WHAT YOU WILL DO:
Copy every line of text in the records below word for word, and leave the pictures out of your answer.
──────── RECORD LIST
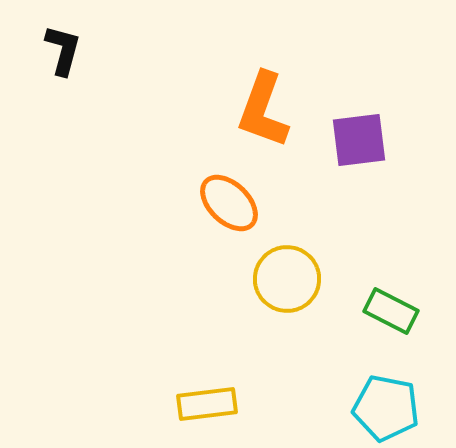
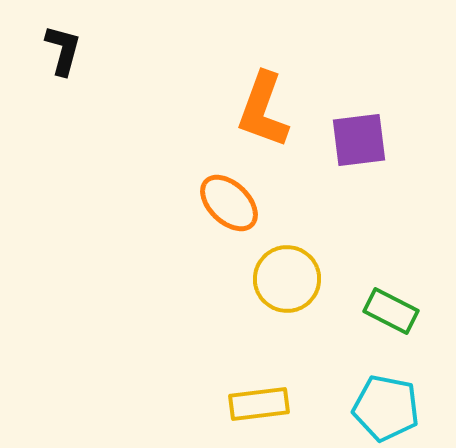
yellow rectangle: moved 52 px right
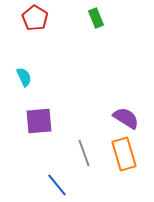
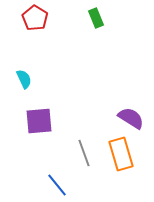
cyan semicircle: moved 2 px down
purple semicircle: moved 5 px right
orange rectangle: moved 3 px left
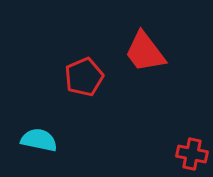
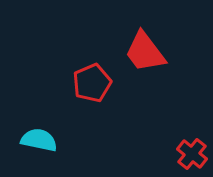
red pentagon: moved 8 px right, 6 px down
red cross: rotated 28 degrees clockwise
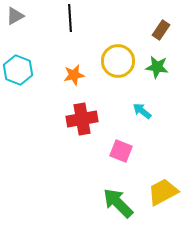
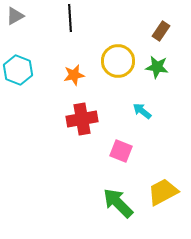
brown rectangle: moved 1 px down
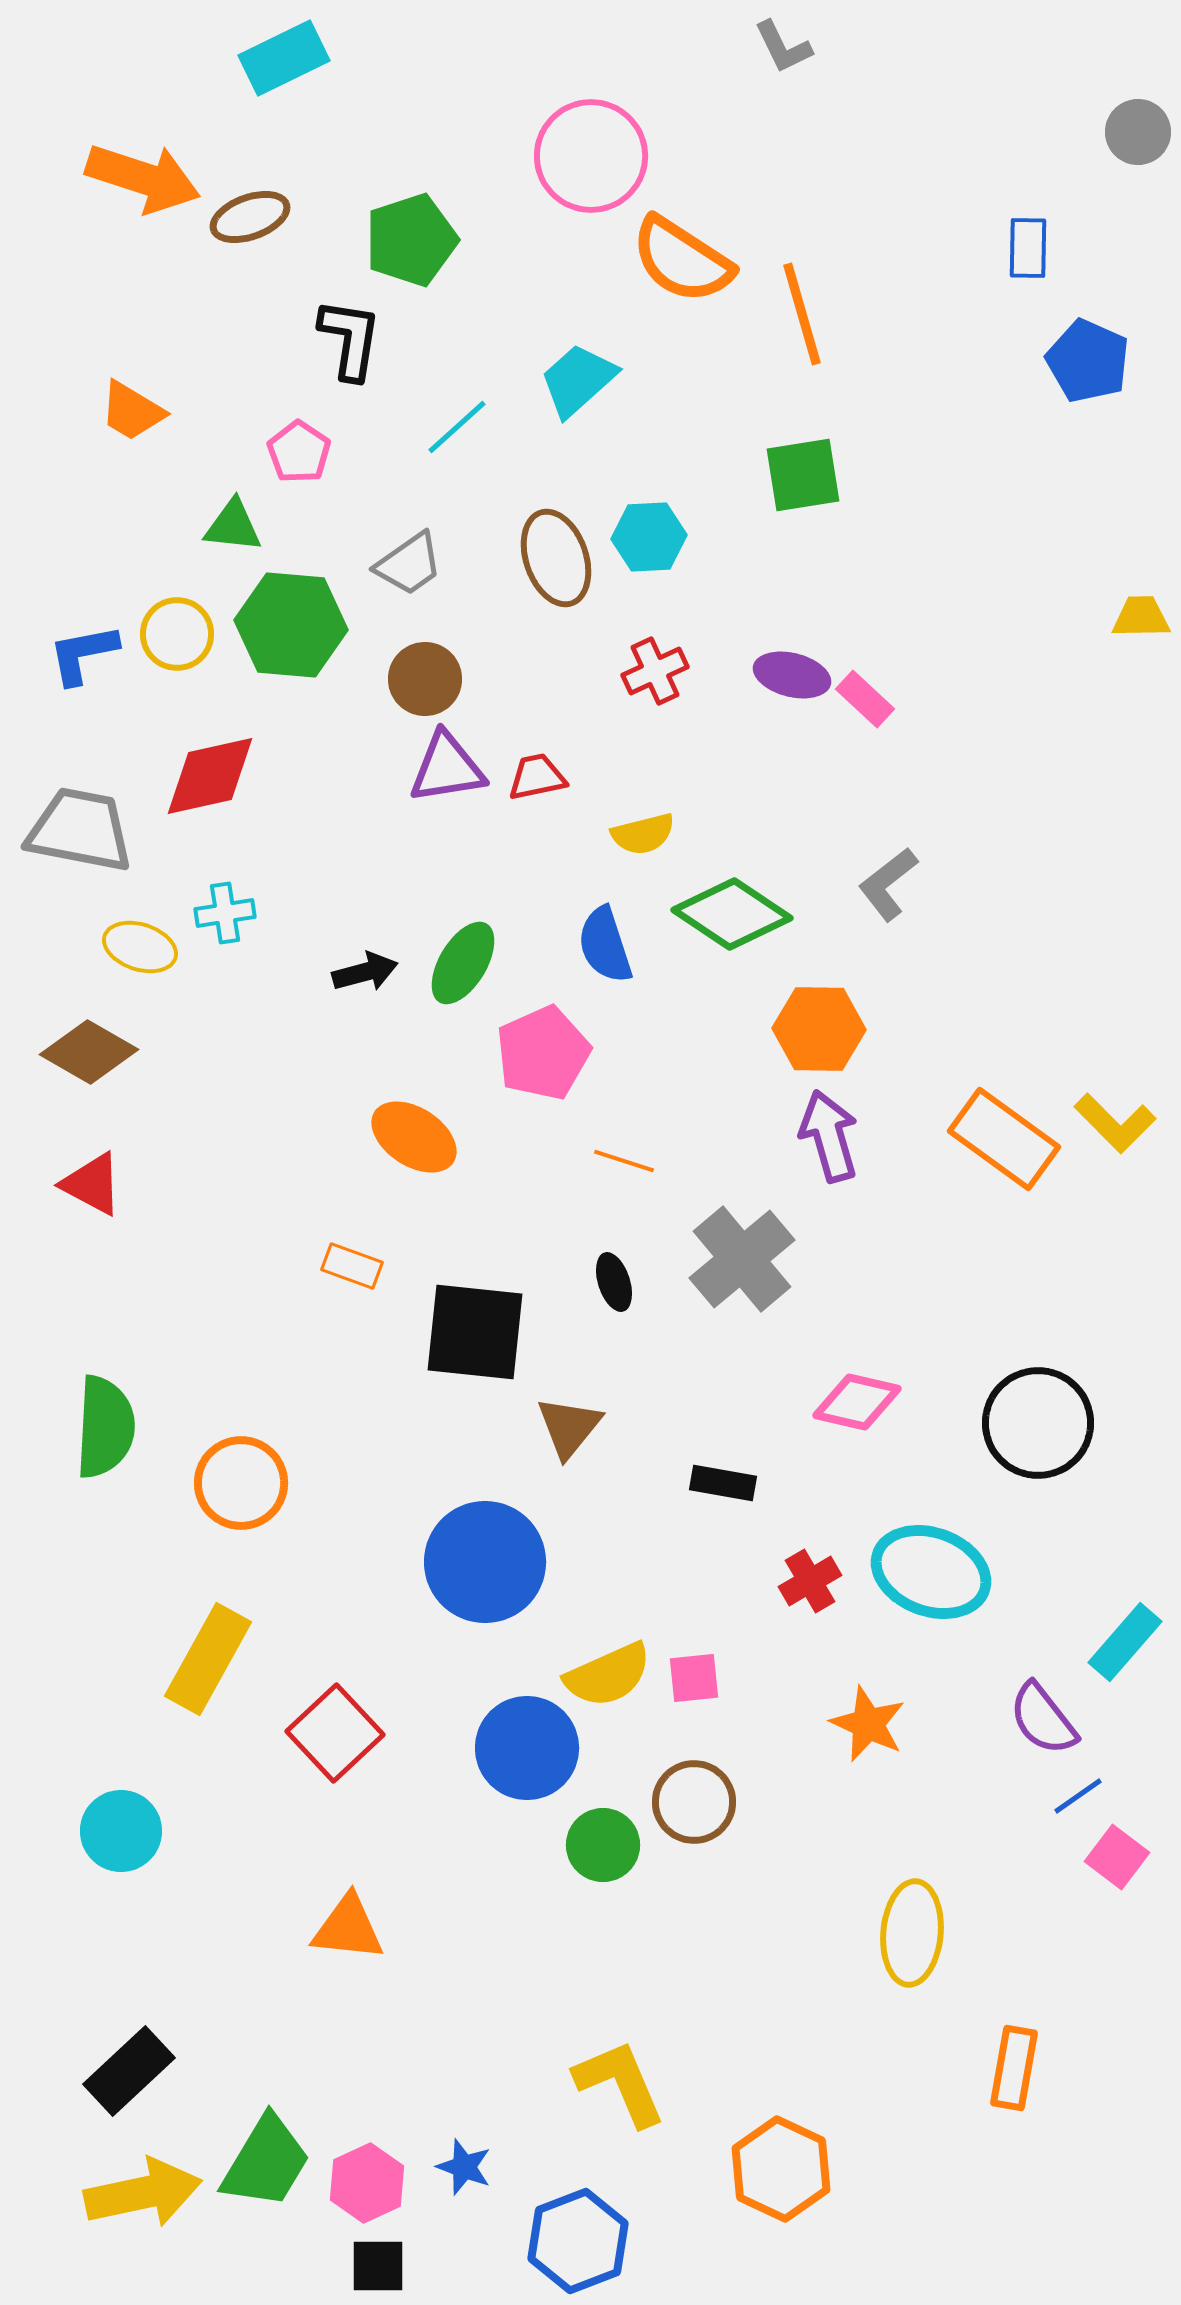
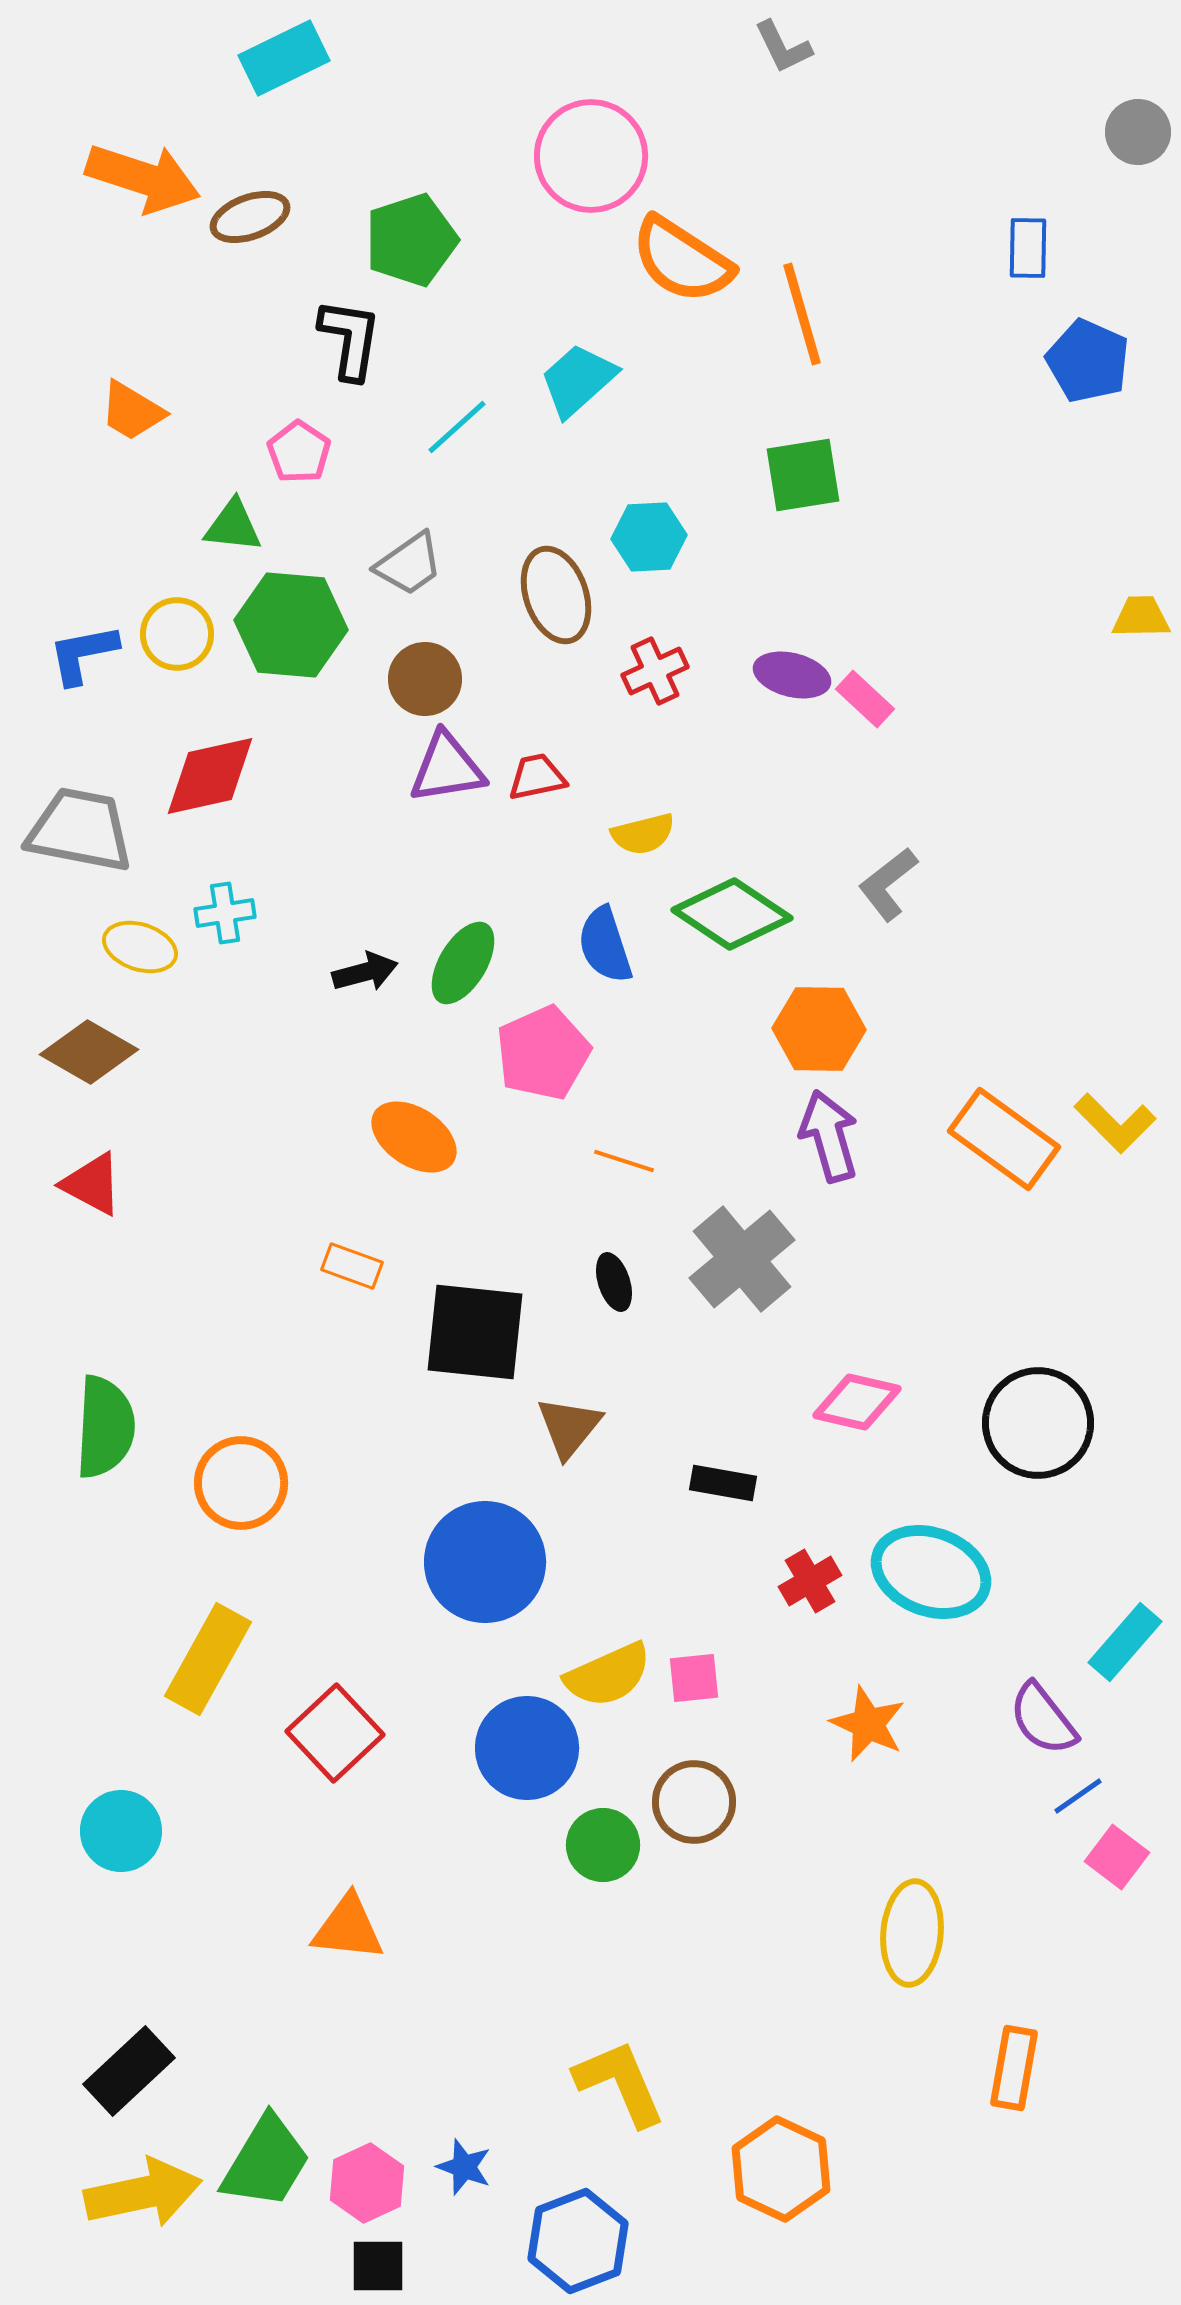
brown ellipse at (556, 558): moved 37 px down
────────────────
WRITTEN ANSWER:
yellow rectangle: moved 52 px right
cyan semicircle: moved 2 px down
purple semicircle: moved 5 px right
orange rectangle: moved 3 px left
red pentagon: moved 8 px right, 6 px down
red cross: rotated 28 degrees clockwise
brown rectangle: moved 1 px down
brown ellipse at (556, 558): moved 37 px down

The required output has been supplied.